[Data excerpts]
____________

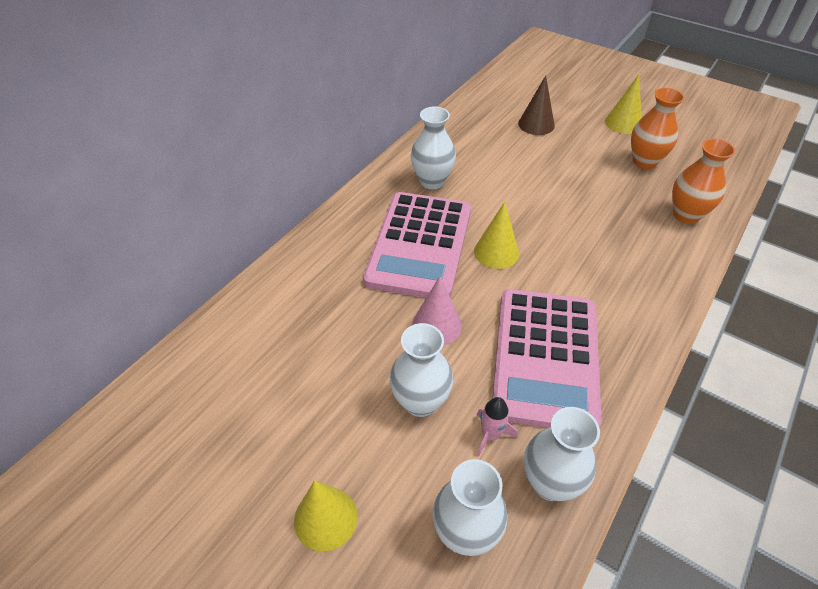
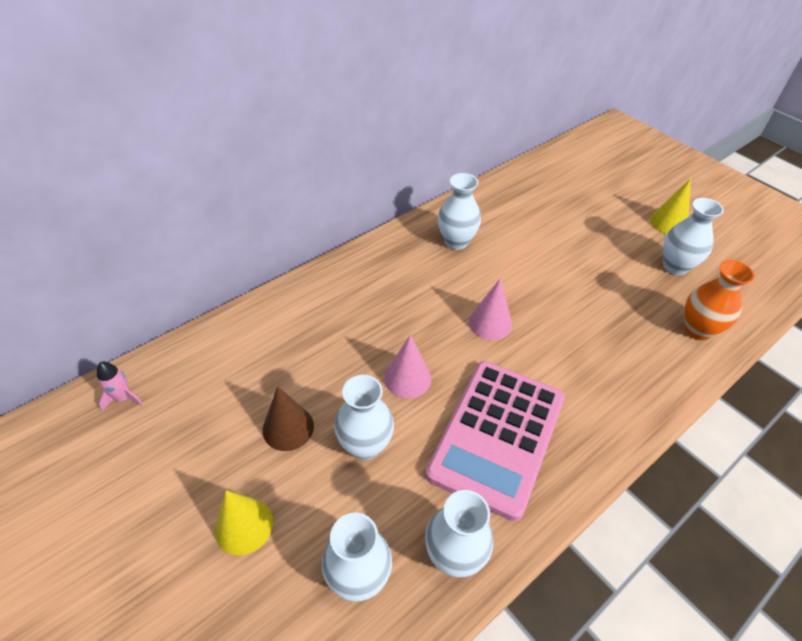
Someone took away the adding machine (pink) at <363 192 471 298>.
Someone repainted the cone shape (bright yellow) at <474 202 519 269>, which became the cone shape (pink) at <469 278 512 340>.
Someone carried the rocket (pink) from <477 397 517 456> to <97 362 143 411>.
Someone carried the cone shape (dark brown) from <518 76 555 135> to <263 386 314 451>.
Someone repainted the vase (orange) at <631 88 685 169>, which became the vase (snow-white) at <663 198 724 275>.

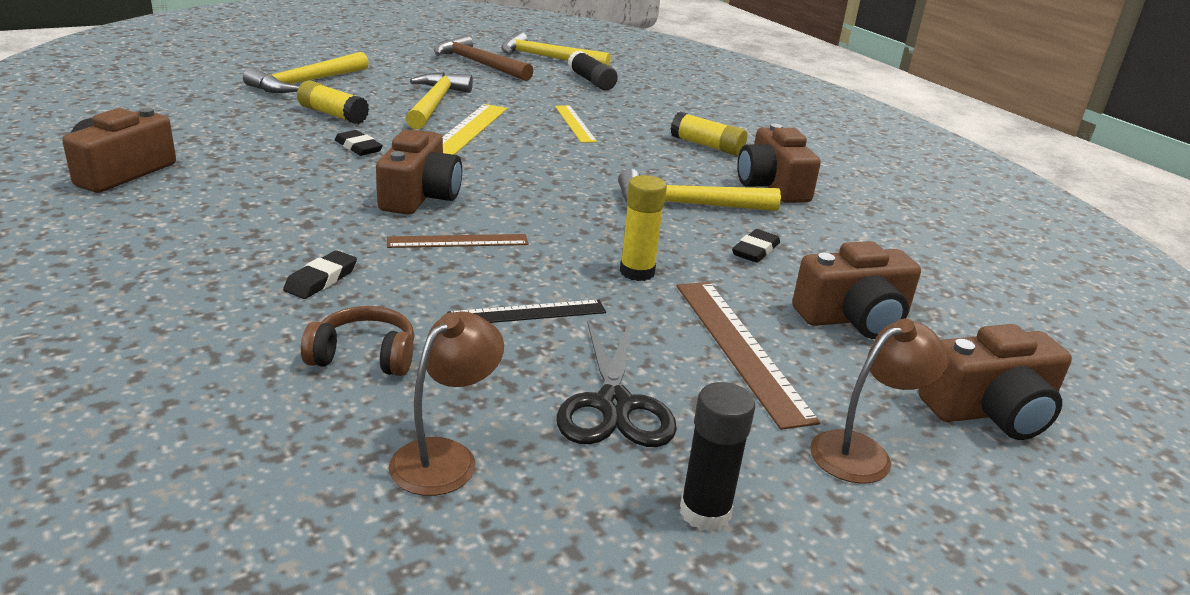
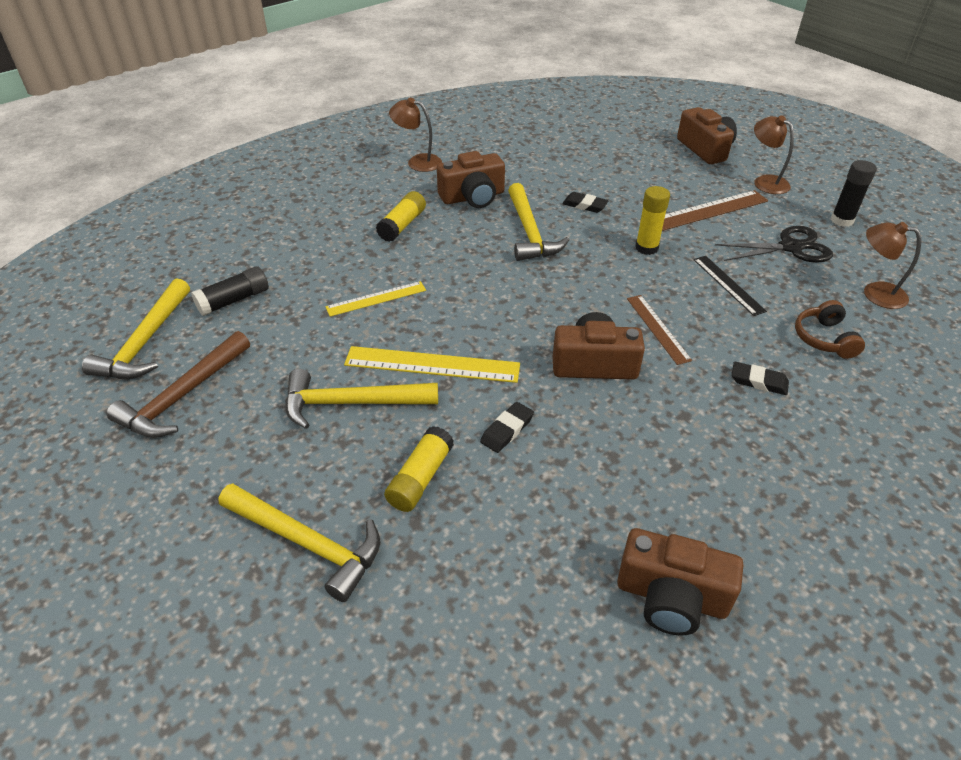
Someone took away the compact camera (dark brown) at <792 241 921 339>.
Someone put down the reading lamp (dark brown) at <389 98 442 172>.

____________

Your assignment: Write out the entries above verbatim; the pictures do not belong in your copy.

Solved problem:
Someone took away the adding machine (pink) at <363 192 471 298>.
Someone repainted the cone shape (bright yellow) at <474 202 519 269>, which became the cone shape (pink) at <469 278 512 340>.
Someone carried the rocket (pink) from <477 397 517 456> to <97 362 143 411>.
Someone carried the cone shape (dark brown) from <518 76 555 135> to <263 386 314 451>.
Someone repainted the vase (orange) at <631 88 685 169>, which became the vase (snow-white) at <663 198 724 275>.

Someone took away the compact camera (dark brown) at <792 241 921 339>.
Someone put down the reading lamp (dark brown) at <389 98 442 172>.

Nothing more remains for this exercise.